Object change descriptions:
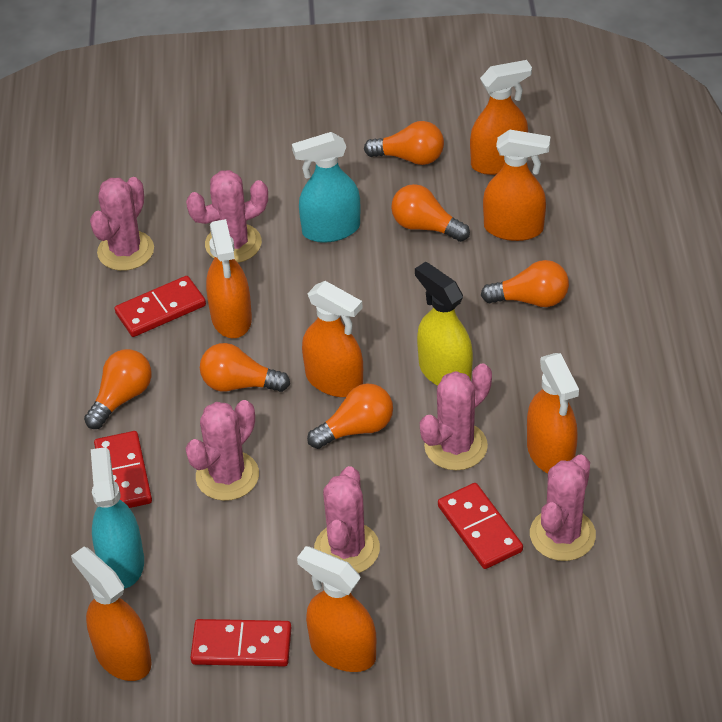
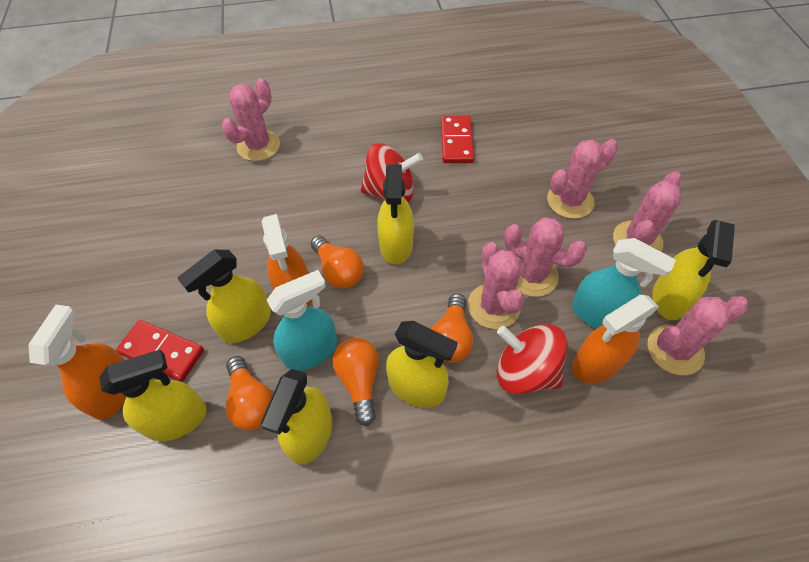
orange light bulb: 6 -> 4
orange spray bottle: 7 -> 3
red domino: 4 -> 2
red spinning top: 0 -> 2
yellow spray bottle: 1 -> 6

## Exercise requirements
Your copy should match every entry above exactly and contain no pictures.

## Solved problem
orange light bulb: 6 -> 4
orange spray bottle: 7 -> 3
red domino: 4 -> 2
red spinning top: 0 -> 2
yellow spray bottle: 1 -> 6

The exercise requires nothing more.